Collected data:

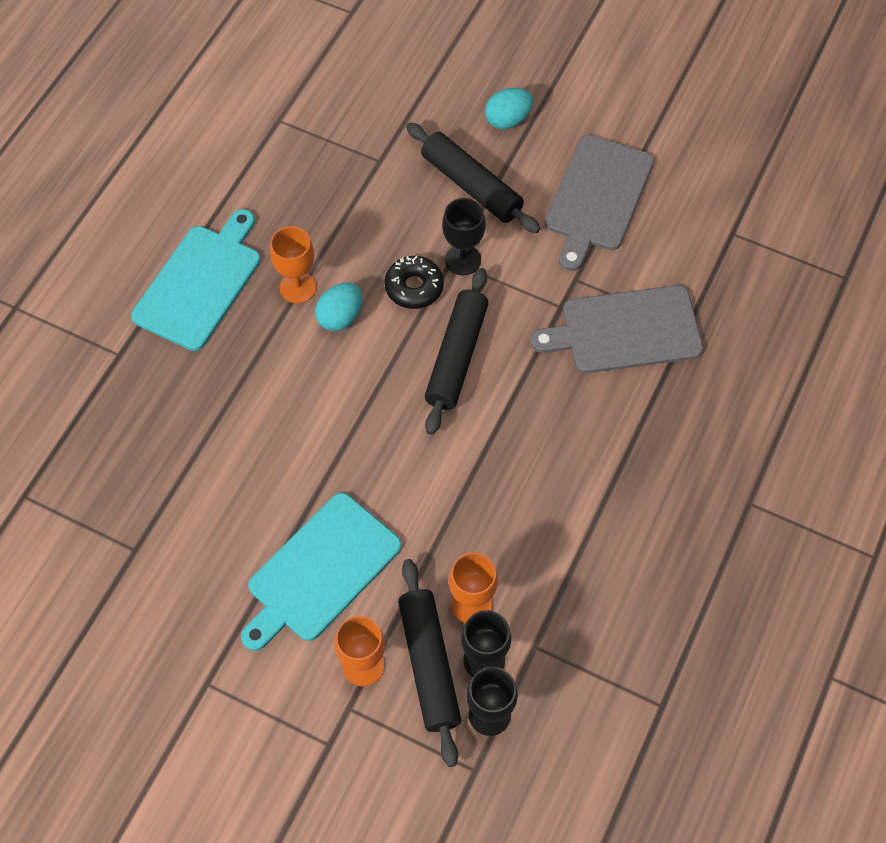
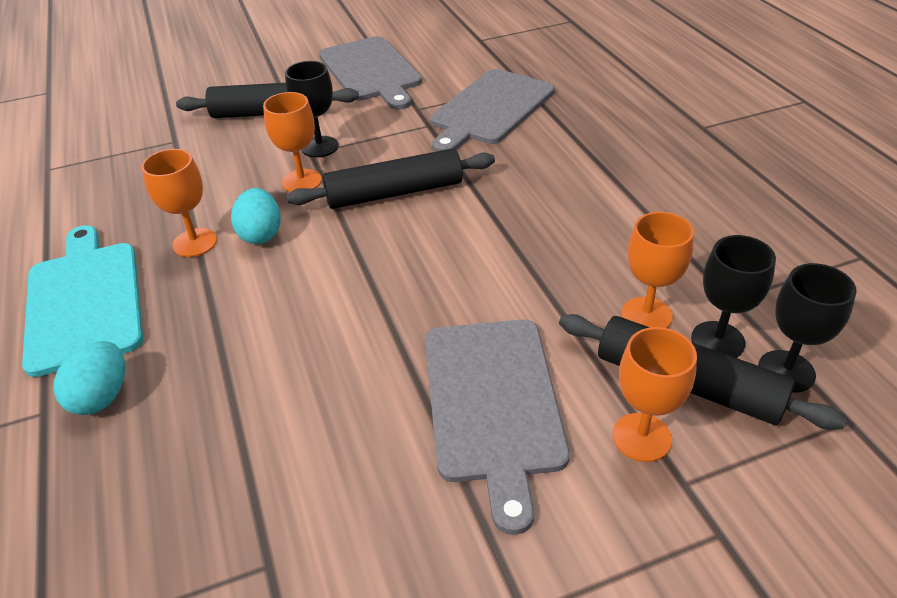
camera: 45 degrees left, 20 degrees down
(320, 571) = (493, 403): turquoise cutting board -> grey cutting board
(414, 287) = (302, 181): black donut -> orange goblet
(456, 356) = (394, 193): black rolling pin -> black rolling pin turned 75 degrees counterclockwise
(508, 120) = (252, 75): turquoise egg -> turquoise egg (102, 396)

◆ **Task**
The lines to set down, exactly and with both ends included, run from the one containing "(320, 571) = (493, 403): turquoise" to the last line of the data above.

◆ **Completed exercise**
(320, 571) = (493, 403): turquoise cutting board -> grey cutting board
(414, 287) = (302, 181): black donut -> orange goblet
(456, 356) = (394, 193): black rolling pin -> black rolling pin turned 75 degrees counterclockwise
(508, 120) = (252, 75): turquoise egg -> turquoise egg (102, 396)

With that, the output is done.